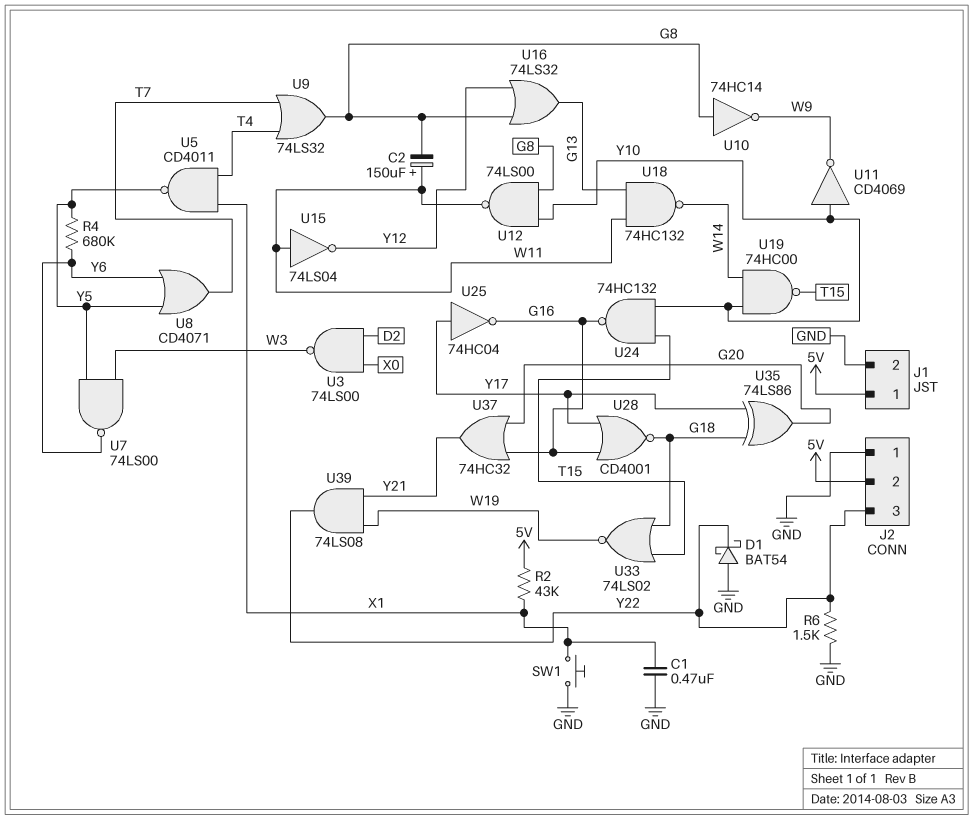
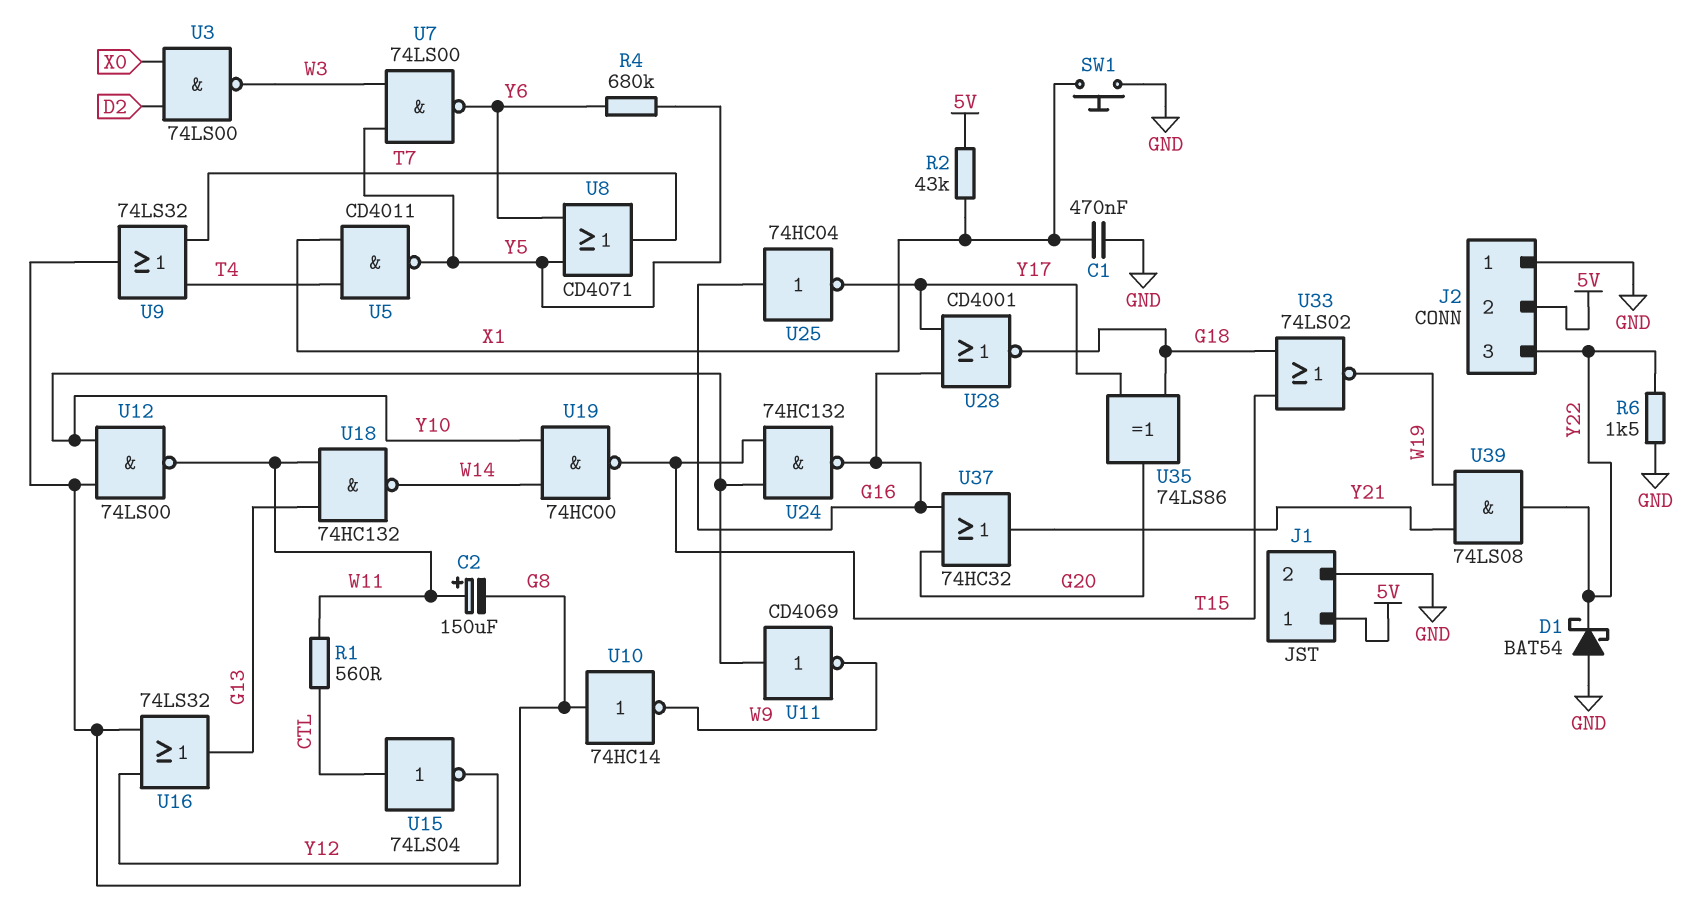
R1: none -> 560 (CTL, W11)
U15: NOT 74LS04 (in W11, out Y12) -> NOT 74LS04 (in CTL, out Y12)
U25: NOT 74HC04 (in Y17, out G16) -> NOT 74HC04 (in G16, out Y17)

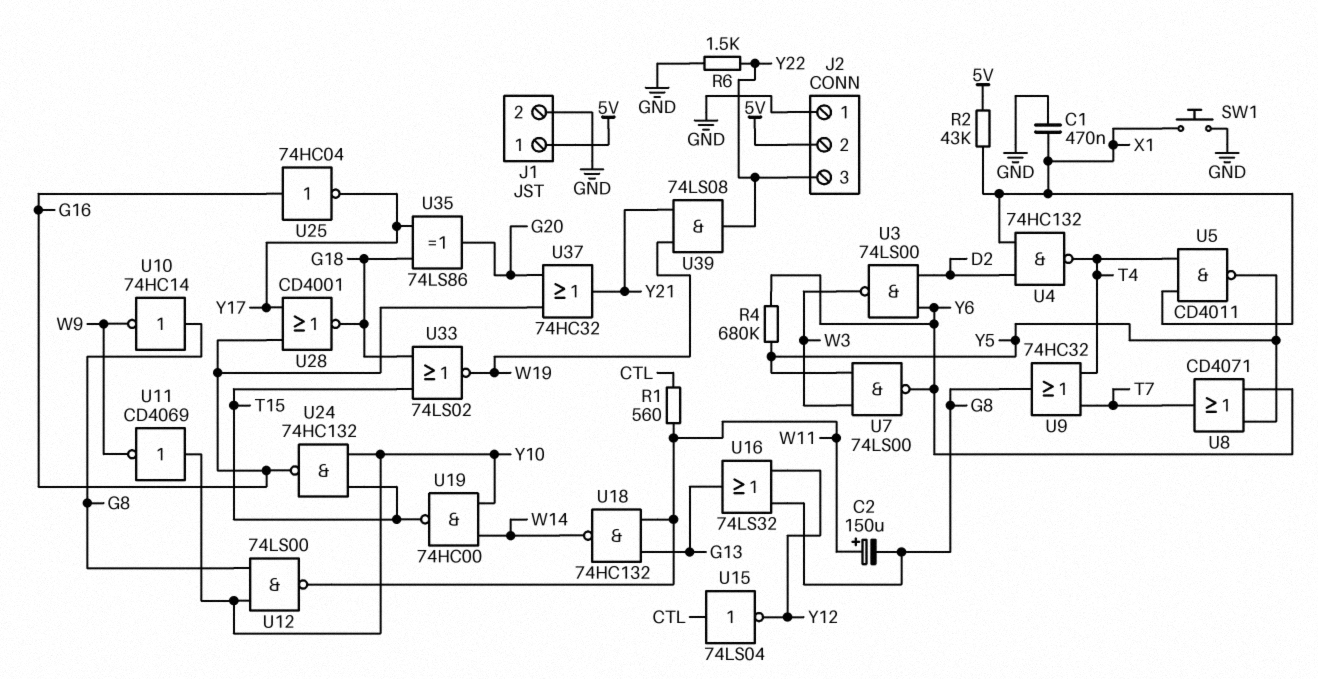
D1: schottky BAT54 (A GND, K Y22) -> none
U3: NAND 74LS00 (in D2, in X0, out W3) -> NAND 74LS00 (in D2, in Y6, out W3)
U4: none -> NAND 74HC132 (in D2, in X1, out T4)
U9: OR 74LS32 (in T4, in T7, out G8) -> OR 74HC32 (in T4, in T7, out G8)

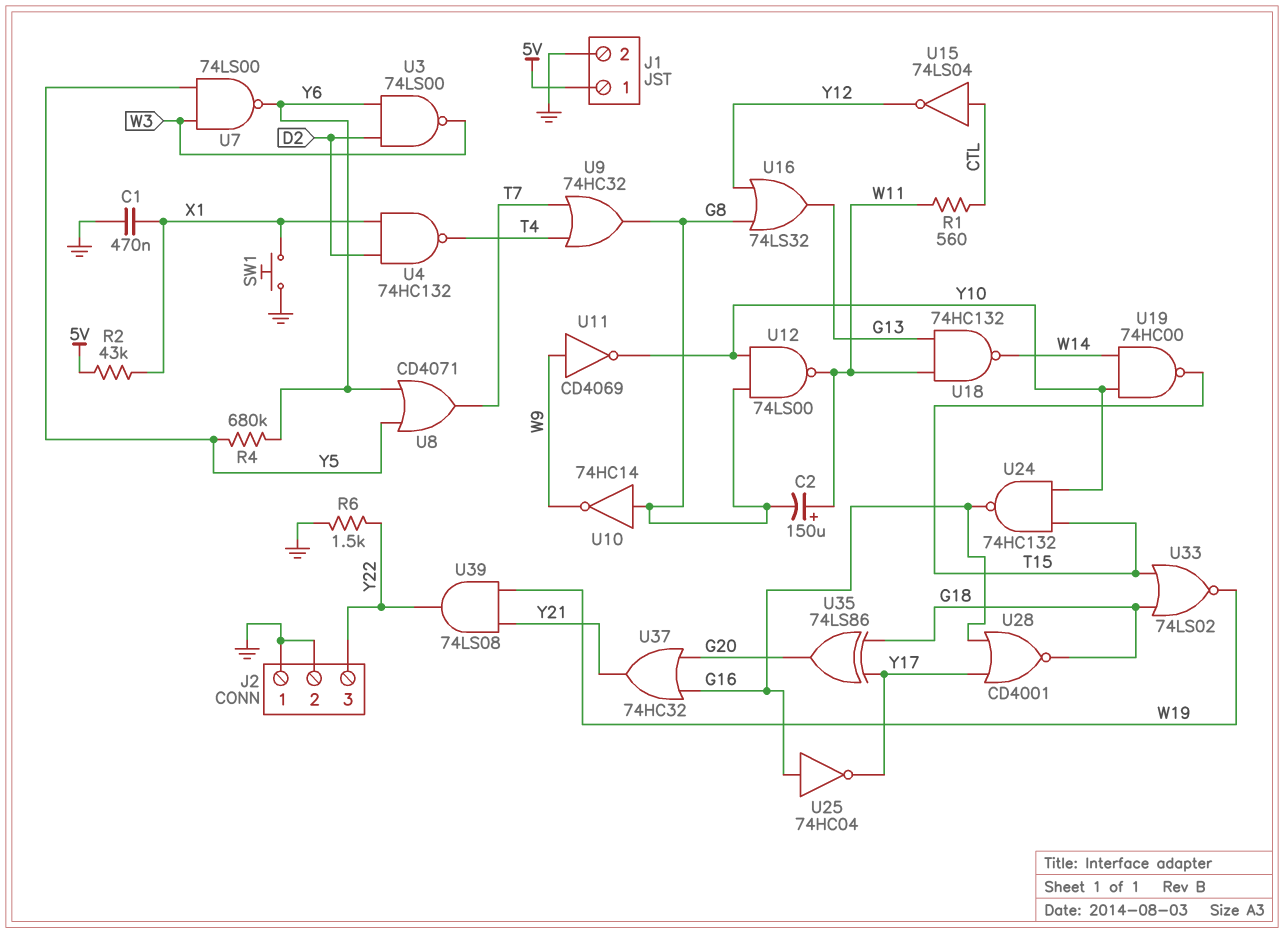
J2 pin 2: 5V -> GND
U5: NAND CD4011 (in T4, in X1, out Y5) -> none
U11: NOT CD4069 (in Y10, out W9) -> NOT CD4069 (in W9, out Y10)

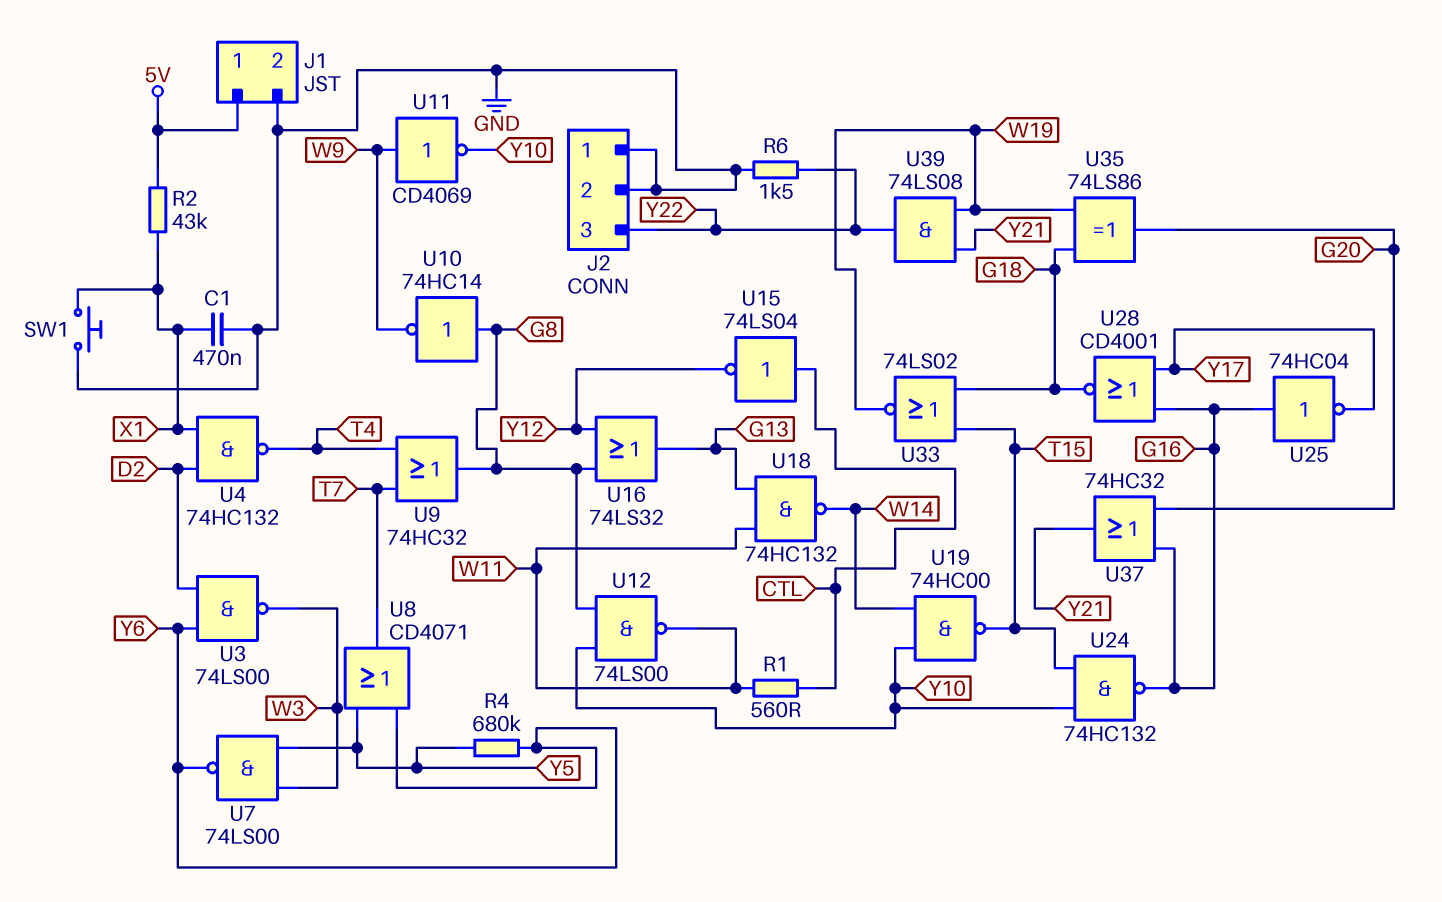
C2: 150uF (plus W11, minus G8) -> none
U35: XOR 74LS86 (in G18, in Y17, out G20) -> XOR 74LS86 (in G18, in W19, out G20)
^^^^
- _Task prompt_: Output each line of the listing above, word for word, from the one holding "D1: schottky BAT54 (A GND, K Y22) -> none" through the last line, both included; omit the pictures.

- _Task answer_:
D1: schottky BAT54 (A GND, K Y22) -> none
U3: NAND 74LS00 (in D2, in X0, out W3) -> NAND 74LS00 (in D2, in Y6, out W3)
U4: none -> NAND 74HC132 (in D2, in X1, out T4)
U9: OR 74LS32 (in T4, in T7, out G8) -> OR 74HC32 (in T4, in T7, out G8)

J2 pin 2: 5V -> GND
U5: NAND CD4011 (in T4, in X1, out Y5) -> none
U11: NOT CD4069 (in Y10, out W9) -> NOT CD4069 (in W9, out Y10)

C2: 150uF (plus W11, minus G8) -> none
U35: XOR 74LS86 (in G18, in Y17, out G20) -> XOR 74LS86 (in G18, in W19, out G20)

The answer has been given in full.